**Exercise instructions**
Among the lines below, keep only those from the one containing "118, 501, 182)" through the one containing "200, 404, 246)", and reproduce them exactly.

Dataset entries:
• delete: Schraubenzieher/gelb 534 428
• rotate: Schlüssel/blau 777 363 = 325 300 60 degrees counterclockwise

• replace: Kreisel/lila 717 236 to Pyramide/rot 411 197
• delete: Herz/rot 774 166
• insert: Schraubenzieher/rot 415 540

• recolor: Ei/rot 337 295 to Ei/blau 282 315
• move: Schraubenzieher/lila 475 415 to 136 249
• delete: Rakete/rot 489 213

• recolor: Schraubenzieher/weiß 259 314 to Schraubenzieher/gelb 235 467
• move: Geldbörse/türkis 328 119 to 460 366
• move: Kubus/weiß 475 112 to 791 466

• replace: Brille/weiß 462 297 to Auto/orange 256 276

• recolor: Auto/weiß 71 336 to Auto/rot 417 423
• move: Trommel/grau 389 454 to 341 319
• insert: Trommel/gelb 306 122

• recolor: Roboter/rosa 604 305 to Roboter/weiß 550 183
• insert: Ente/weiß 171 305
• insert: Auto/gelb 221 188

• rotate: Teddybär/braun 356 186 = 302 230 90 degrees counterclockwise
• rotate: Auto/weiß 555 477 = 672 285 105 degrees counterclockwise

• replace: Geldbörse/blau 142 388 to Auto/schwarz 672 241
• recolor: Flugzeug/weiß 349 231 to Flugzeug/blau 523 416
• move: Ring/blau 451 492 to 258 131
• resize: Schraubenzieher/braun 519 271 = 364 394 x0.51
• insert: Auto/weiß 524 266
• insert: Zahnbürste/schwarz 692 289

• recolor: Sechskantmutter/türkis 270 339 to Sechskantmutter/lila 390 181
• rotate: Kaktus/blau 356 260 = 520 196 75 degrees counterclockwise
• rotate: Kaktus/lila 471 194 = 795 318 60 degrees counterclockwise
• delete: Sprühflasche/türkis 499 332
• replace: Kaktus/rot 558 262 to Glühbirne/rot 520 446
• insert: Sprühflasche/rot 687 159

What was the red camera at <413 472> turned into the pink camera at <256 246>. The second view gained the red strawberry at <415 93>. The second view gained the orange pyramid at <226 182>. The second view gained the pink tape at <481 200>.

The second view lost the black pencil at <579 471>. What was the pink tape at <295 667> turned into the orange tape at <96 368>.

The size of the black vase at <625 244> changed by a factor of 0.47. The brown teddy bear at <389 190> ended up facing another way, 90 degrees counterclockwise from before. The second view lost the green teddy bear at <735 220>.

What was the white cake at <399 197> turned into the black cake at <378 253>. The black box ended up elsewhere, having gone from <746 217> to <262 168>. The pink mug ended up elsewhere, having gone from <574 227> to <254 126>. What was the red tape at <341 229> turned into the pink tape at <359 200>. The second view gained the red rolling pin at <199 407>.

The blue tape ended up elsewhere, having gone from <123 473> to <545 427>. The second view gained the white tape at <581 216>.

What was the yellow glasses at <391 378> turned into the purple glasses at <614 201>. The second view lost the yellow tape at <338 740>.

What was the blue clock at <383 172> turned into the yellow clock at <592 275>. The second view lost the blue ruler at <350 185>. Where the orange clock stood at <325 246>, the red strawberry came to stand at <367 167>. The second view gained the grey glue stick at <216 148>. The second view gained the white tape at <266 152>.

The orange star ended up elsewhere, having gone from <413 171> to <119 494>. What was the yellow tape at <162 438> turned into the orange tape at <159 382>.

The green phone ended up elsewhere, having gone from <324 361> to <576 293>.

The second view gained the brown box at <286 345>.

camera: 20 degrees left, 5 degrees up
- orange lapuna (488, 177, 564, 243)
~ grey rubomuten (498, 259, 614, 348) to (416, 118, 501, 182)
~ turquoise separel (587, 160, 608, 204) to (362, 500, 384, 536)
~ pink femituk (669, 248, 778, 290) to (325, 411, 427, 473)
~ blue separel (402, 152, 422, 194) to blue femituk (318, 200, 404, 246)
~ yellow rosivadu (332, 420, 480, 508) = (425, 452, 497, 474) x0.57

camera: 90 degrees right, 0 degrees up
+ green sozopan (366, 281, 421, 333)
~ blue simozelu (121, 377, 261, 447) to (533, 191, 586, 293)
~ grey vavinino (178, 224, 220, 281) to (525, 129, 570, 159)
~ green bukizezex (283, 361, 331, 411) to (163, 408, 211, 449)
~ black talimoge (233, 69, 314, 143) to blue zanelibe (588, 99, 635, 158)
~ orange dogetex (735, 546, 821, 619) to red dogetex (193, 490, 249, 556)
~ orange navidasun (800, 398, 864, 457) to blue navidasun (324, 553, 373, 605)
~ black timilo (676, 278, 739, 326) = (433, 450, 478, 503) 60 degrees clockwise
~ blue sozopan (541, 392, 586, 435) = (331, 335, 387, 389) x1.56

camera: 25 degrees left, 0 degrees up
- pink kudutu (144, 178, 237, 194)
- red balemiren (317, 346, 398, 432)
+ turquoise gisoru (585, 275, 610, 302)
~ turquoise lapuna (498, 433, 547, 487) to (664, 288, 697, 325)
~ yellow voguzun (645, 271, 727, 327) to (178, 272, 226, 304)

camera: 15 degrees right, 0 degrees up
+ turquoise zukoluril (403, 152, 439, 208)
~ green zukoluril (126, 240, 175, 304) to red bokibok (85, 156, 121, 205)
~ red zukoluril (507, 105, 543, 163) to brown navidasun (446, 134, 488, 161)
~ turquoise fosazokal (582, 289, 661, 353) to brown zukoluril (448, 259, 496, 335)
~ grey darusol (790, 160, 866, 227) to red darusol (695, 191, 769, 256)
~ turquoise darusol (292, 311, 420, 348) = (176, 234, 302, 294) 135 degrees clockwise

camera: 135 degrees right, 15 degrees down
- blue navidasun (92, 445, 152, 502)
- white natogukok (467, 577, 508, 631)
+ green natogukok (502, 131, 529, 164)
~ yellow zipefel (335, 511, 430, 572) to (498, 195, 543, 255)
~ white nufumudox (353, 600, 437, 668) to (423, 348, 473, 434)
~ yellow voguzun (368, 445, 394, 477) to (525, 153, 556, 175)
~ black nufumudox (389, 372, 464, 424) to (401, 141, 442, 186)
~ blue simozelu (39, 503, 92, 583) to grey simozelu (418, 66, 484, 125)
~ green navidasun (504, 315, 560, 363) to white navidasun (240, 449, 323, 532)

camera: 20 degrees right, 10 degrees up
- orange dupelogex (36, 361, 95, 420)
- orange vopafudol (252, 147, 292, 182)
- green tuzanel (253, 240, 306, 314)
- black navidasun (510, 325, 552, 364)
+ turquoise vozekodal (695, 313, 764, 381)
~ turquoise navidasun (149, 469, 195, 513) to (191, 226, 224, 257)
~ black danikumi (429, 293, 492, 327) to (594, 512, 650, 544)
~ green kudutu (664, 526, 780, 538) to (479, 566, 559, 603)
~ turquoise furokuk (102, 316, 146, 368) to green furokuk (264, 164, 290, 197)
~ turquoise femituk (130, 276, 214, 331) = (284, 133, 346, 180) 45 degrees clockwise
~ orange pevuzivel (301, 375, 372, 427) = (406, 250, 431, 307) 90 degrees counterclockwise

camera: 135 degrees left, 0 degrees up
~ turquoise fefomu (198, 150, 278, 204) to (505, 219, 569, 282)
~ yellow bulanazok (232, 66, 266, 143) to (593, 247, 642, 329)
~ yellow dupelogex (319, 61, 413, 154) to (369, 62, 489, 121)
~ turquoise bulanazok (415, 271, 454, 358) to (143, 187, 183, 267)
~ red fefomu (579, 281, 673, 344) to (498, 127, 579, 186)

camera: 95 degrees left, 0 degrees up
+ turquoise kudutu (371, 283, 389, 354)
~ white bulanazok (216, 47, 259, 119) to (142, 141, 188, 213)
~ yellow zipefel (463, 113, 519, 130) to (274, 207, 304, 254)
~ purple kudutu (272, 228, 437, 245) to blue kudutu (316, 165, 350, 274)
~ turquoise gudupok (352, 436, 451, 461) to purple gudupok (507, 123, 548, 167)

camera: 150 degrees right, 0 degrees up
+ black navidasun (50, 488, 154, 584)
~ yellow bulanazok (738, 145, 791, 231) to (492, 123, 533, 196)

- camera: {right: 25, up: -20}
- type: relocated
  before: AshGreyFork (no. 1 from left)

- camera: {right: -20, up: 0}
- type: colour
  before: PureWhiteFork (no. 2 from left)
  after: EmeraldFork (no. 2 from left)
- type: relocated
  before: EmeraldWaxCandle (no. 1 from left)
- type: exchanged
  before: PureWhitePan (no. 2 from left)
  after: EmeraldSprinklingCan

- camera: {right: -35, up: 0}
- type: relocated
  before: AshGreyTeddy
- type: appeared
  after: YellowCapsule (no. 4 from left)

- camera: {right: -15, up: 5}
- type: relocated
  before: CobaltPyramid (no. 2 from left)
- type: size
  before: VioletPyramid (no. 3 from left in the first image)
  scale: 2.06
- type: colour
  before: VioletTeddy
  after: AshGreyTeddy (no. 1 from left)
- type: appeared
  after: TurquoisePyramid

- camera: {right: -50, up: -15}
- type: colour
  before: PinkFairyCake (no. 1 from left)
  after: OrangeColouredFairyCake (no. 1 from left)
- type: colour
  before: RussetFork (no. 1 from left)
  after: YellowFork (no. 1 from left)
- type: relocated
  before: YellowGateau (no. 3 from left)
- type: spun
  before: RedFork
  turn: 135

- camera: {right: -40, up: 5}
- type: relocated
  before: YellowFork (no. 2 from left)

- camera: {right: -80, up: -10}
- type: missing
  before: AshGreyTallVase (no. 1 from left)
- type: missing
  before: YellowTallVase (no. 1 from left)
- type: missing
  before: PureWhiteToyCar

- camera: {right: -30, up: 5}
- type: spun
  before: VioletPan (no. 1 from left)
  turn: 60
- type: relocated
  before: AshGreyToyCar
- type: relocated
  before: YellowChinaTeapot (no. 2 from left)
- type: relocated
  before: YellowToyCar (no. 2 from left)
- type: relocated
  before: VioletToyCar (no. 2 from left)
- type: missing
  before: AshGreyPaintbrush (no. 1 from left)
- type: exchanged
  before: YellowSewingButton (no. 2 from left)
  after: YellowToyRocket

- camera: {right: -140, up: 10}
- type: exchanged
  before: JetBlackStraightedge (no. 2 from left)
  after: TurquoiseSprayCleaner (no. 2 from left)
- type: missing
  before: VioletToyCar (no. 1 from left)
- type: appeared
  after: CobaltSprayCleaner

**Result of the task**
~ grey rubomuten (498, 259, 614, 348) to (416, 118, 501, 182)
~ turquoise separel (587, 160, 608, 204) to (362, 500, 384, 536)
~ pink femituk (669, 248, 778, 290) to (325, 411, 427, 473)
~ blue separel (402, 152, 422, 194) to blue femituk (318, 200, 404, 246)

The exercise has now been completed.